§ **WHAT THE TASK REQUIRES**:
The answer must consist solely of the line that contains "MIC1 pin OUT: D3 -> none" and all subsequent lines of the data, each reproduced exactly.

§ **Extracted data entries**:
»»

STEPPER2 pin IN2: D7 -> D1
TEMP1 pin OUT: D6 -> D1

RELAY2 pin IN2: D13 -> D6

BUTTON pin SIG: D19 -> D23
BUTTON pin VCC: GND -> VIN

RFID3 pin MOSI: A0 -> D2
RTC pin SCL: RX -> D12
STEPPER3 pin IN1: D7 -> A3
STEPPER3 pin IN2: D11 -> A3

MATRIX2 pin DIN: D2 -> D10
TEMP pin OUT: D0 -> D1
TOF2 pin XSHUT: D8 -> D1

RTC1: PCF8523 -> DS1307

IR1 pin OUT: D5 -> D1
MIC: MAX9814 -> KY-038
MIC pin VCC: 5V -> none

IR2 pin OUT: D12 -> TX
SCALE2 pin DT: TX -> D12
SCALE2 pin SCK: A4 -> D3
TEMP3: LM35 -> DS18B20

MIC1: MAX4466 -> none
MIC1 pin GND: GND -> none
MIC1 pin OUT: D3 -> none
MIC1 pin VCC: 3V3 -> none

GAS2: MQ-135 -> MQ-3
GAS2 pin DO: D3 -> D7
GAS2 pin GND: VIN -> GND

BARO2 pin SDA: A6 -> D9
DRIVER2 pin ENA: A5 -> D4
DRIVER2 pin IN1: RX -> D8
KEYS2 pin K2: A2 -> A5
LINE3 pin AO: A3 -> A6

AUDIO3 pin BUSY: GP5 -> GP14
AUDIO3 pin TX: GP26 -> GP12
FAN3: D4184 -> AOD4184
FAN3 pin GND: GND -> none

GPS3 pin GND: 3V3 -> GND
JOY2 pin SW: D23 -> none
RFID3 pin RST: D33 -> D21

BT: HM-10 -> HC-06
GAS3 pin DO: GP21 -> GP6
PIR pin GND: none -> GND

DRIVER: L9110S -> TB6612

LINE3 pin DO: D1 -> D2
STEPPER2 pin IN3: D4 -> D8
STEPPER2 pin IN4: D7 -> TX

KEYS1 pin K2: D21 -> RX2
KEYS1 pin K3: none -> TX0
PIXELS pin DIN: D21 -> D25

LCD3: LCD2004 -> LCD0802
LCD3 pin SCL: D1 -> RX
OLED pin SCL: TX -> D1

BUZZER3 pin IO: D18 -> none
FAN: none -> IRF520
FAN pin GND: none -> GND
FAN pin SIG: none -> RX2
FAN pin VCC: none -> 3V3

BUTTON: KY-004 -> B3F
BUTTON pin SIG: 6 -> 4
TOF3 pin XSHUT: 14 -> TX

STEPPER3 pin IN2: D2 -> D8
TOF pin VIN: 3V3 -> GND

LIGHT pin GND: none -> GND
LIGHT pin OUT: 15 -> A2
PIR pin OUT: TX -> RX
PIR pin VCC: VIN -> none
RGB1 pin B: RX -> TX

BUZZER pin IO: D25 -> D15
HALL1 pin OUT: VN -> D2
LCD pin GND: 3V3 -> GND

««

§ **SOLVED PROBLEM**:
MIC1 pin OUT: D3 -> none
MIC1 pin VCC: 3V3 -> none

GAS2: MQ-135 -> MQ-3
GAS2 pin DO: D3 -> D7
GAS2 pin GND: VIN -> GND

BARO2 pin SDA: A6 -> D9
DRIVER2 pin ENA: A5 -> D4
DRIVER2 pin IN1: RX -> D8
KEYS2 pin K2: A2 -> A5
LINE3 pin AO: A3 -> A6

AUDIO3 pin BUSY: GP5 -> GP14
AUDIO3 pin TX: GP26 -> GP12
FAN3: D4184 -> AOD4184
FAN3 pin GND: GND -> none

GPS3 pin GND: 3V3 -> GND
JOY2 pin SW: D23 -> none
RFID3 pin RST: D33 -> D21

BT: HM-10 -> HC-06
GAS3 pin DO: GP21 -> GP6
PIR pin GND: none -> GND

DRIVER: L9110S -> TB6612

LINE3 pin DO: D1 -> D2
STEPPER2 pin IN3: D4 -> D8
STEPPER2 pin IN4: D7 -> TX

KEYS1 pin K2: D21 -> RX2
KEYS1 pin K3: none -> TX0
PIXELS pin DIN: D21 -> D25

LCD3: LCD2004 -> LCD0802
LCD3 pin SCL: D1 -> RX
OLED pin SCL: TX -> D1

BUZZER3 pin IO: D18 -> none
FAN: none -> IRF520
FAN pin GND: none -> GND
FAN pin SIG: none -> RX2
FAN pin VCC: none -> 3V3

BUTTON: KY-004 -> B3F
BUTTON pin SIG: 6 -> 4
TOF3 pin XSHUT: 14 -> TX

STEPPER3 pin IN2: D2 -> D8
TOF pin VIN: 3V3 -> GND

LIGHT pin GND: none -> GND
LIGHT pin OUT: 15 -> A2
PIR pin OUT: TX -> RX
PIR pin VCC: VIN -> none
RGB1 pin B: RX -> TX

BUZZER pin IO: D25 -> D15
HALL1 pin OUT: VN -> D2
LCD pin GND: 3V3 -> GND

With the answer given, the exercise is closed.